* **ASSIGNMENT**
Restate, word for word and with no pictures, the stretch of lines in the data below that begins at the line with "turquoise light bulb [358,434,419,550]" and ends at the line with "camera: 25 degrees right, 5 degrees down", inclusive.

BEGIN WORKING DATA

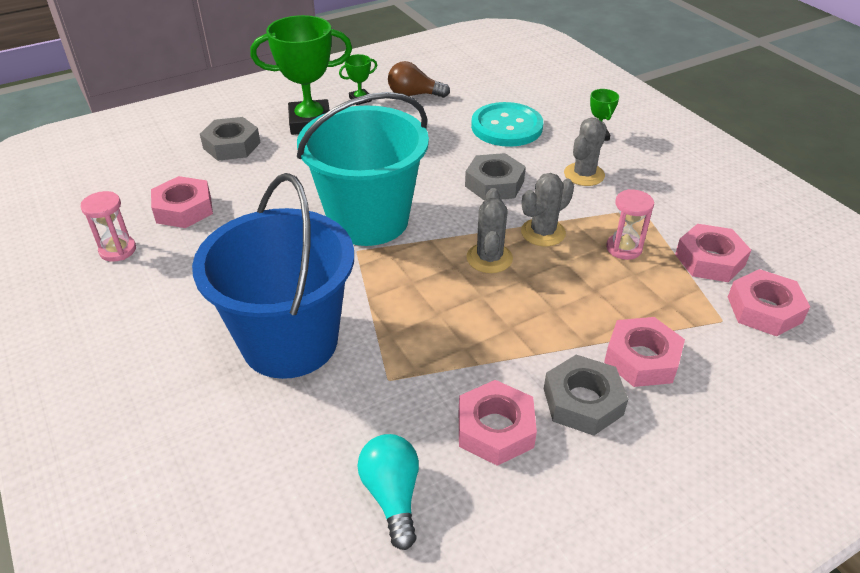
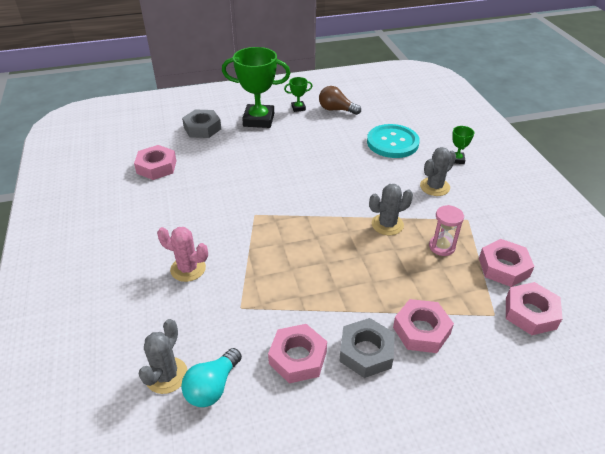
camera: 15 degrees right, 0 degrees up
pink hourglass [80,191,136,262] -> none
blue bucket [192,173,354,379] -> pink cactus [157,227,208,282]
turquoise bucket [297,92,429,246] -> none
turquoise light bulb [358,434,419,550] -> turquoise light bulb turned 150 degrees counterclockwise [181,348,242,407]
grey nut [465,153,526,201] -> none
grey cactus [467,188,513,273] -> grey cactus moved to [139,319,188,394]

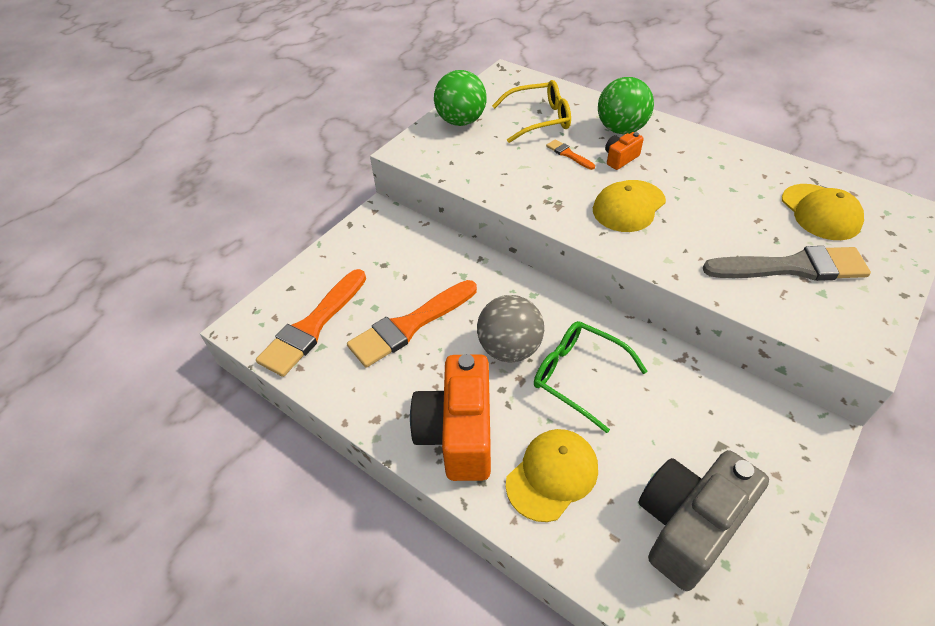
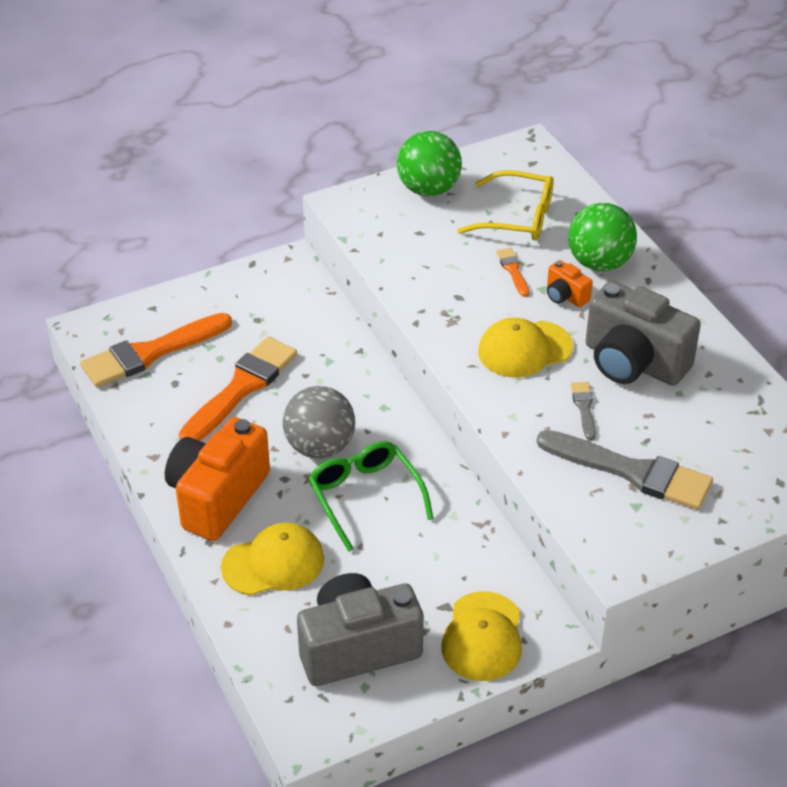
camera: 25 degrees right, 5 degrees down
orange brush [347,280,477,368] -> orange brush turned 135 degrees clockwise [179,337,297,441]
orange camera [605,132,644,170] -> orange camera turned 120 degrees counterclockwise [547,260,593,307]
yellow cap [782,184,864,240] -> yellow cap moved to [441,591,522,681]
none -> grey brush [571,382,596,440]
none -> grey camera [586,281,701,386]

END WORKING DATA
BEGIN WORKING DATA

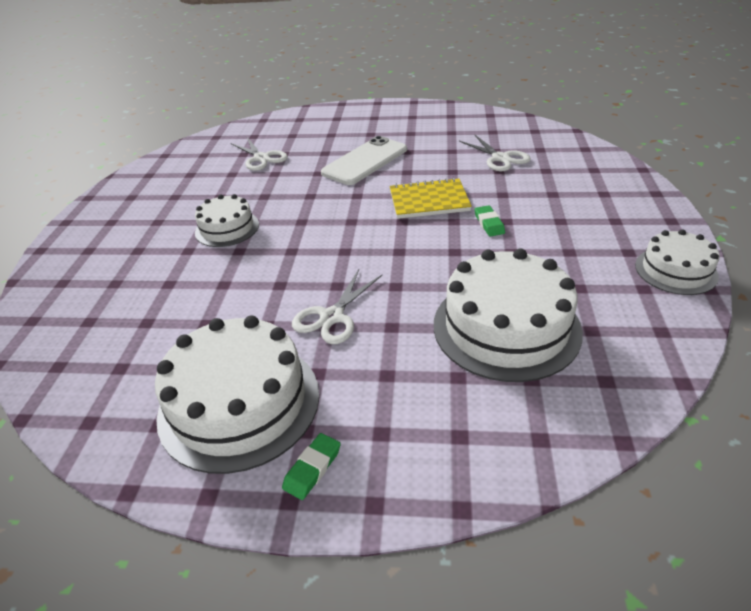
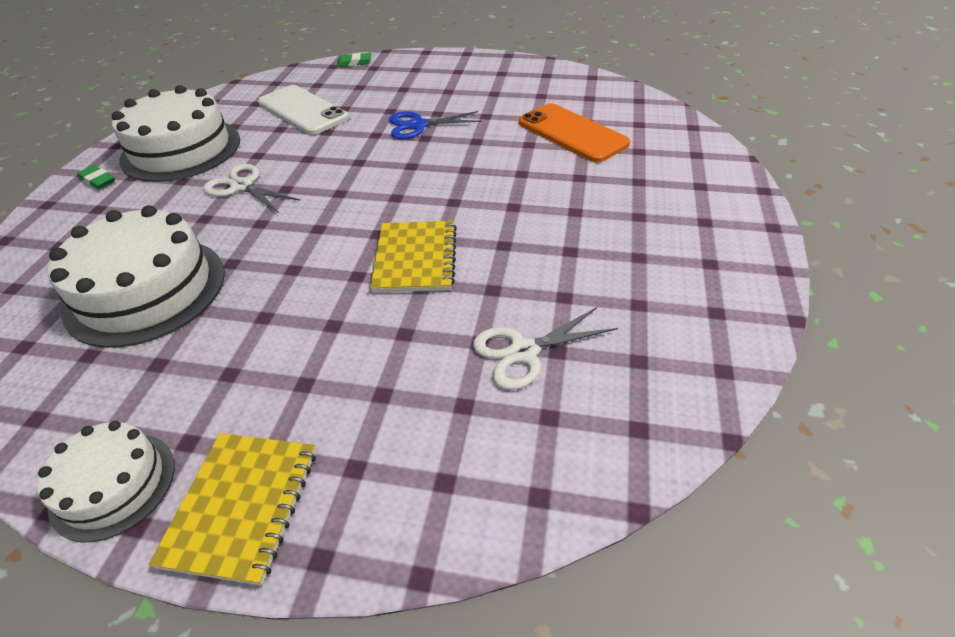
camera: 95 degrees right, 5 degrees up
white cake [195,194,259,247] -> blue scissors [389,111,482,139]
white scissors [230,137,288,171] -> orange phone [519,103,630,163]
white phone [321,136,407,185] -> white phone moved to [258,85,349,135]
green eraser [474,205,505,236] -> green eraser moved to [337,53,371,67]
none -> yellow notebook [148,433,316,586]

END WORKING DATA

* **SOLUTION FOR THIS EXERCISE**
turquoise light bulb [358,434,419,550] -> turquoise light bulb turned 150 degrees counterclockwise [181,348,242,407]
grey nut [465,153,526,201] -> none
grey cactus [467,188,513,273] -> grey cactus moved to [139,319,188,394]

camera: 25 degrees right, 5 degrees down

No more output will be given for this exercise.